*TASK ITEM*: Using the listing that follows, filter out every line lacking the string "cross" and return the rest.

*MATERIAL PROVIDED*:
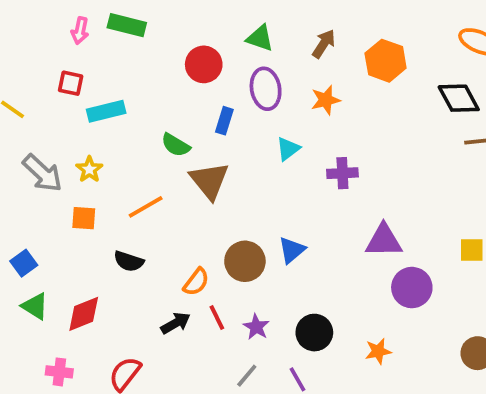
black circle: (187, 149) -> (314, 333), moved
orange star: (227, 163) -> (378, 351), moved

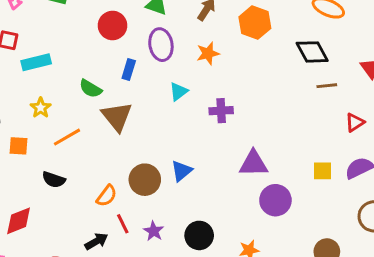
yellow star: (89, 169) -> (41, 108), moved
black arrow: (176, 323) -> (96, 241), moved

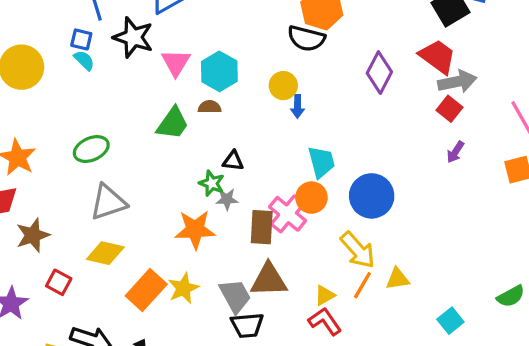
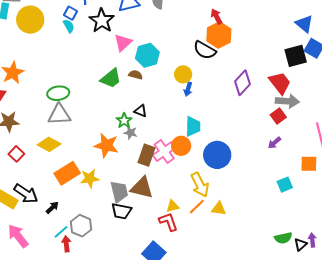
green ellipse: (91, 149) -> (58, 93), moved
cyan square: (450, 321) -> (285, 185), moved

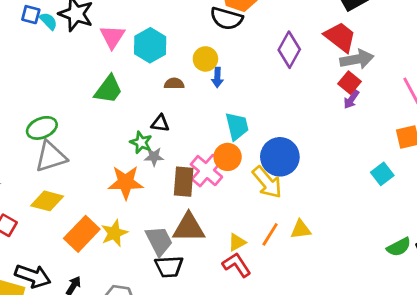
cyan semicircle: (69, 26) -> (48, 21), moved
brown semicircle: (136, 75) -> (174, 84), moved
purple arrow: (274, 143) -> (351, 99), moved
yellow arrow: (200, 185) -> (267, 182), moved

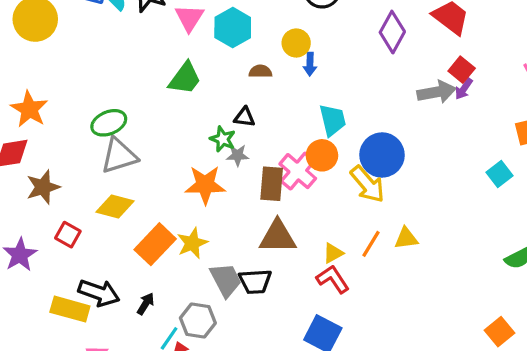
gray arrow: (357, 59) -> (437, 92), moved
gray trapezoid: (159, 241) -> (226, 280), moved

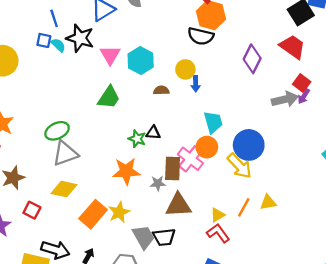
black triangle: (245, 117) -> (153, 133), moved
gray star: (237, 155) -> (158, 183), moved

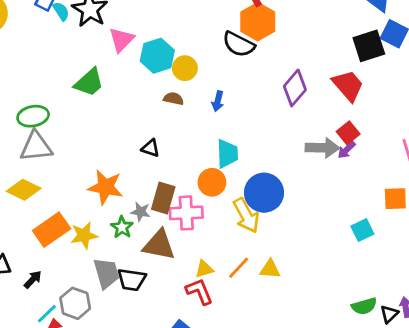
yellow circle: (185, 69) -> (185, 68), moved
green trapezoid: (109, 98) -> (89, 82), moved
green star: (137, 139) -> (122, 227), moved
pink cross: (190, 159) -> (186, 213), moved, turned 35

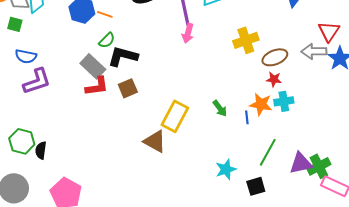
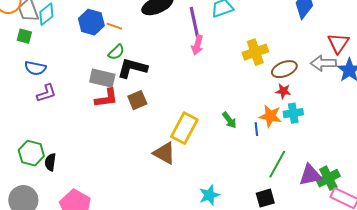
gray rectangle: (93, 66) -> (102, 78), turned -30
purple L-shape: (37, 81) -> (46, 93), size x0.7
cyan star: (226, 169) -> (209, 195), moved

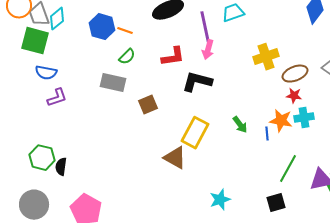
green square: (24, 36) -> (35, 41), size x1.8
black L-shape: (132, 68) -> (197, 82), moved
red L-shape: (106, 98) -> (173, 57), moved

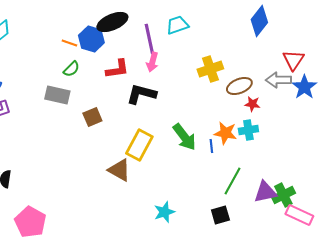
blue hexagon: (102, 27) -> (91, 39), moved
red star: (294, 96) -> (252, 104), moved
green arrow: (240, 125) -> (184, 137), size x1.6

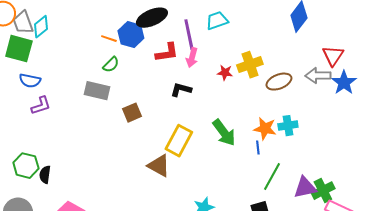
red L-shape: (117, 69) -> (167, 53), moved
black L-shape: (141, 94) -> (181, 90), size x0.7
red star: (252, 104) -> (225, 73), moved
blue line: (211, 146) -> (258, 148), moved

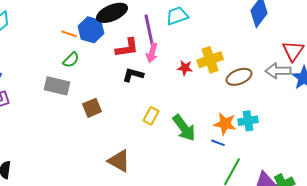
black L-shape: (181, 90) -> (133, 75), moved
yellow rectangle: (179, 141) -> (151, 116), moved, size x0.6
blue line: (258, 148) -> (218, 143), turned -64

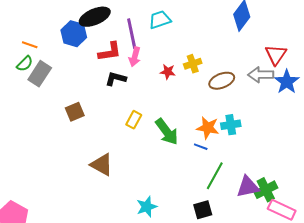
orange line: (69, 34) -> (30, 45), moved
green semicircle: (71, 60) -> (25, 64), moved
yellow cross: (210, 60) -> (193, 64), size x0.7
gray rectangle: (57, 86) -> (40, 74), moved, turned -70

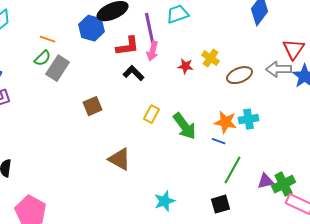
yellow cross: (193, 64) -> (211, 58), turned -36
black L-shape: (116, 79) -> (134, 73), turned 30
purple triangle: (248, 187) -> (266, 181), size x0.7

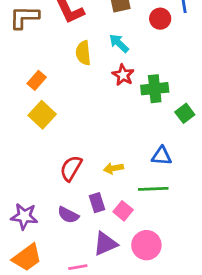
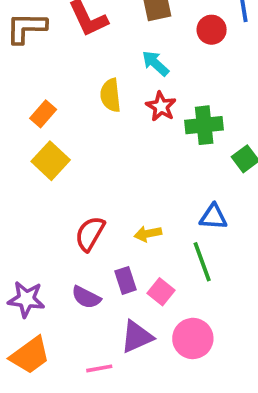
yellow semicircle: (83, 53) -> (110, 95), moved
green line: (153, 189) -> (202, 262), turned 72

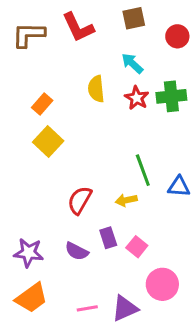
green cross: (204, 125) -> (171, 96), moved
green line: (202, 262) -> (143, 170), moved
purple triangle: (137, 337) -> (125, 308), moved

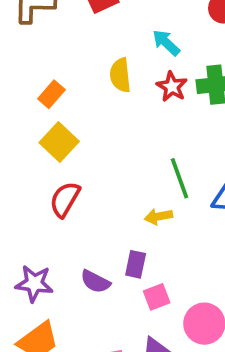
red semicircle: (80, 200) -> (65, 199), moved
purple rectangle: (108, 238) -> (136, 264), turned 30
pink square: (137, 247) -> (157, 297), moved, turned 30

*COMPLETED TASK*:
pink cross: (190, 159) -> (186, 213), moved, turned 35
yellow cross: (210, 60) -> (193, 64), size x0.7
yellow cross: (193, 64) -> (211, 58), turned -36
green cross: (204, 125) -> (171, 96), moved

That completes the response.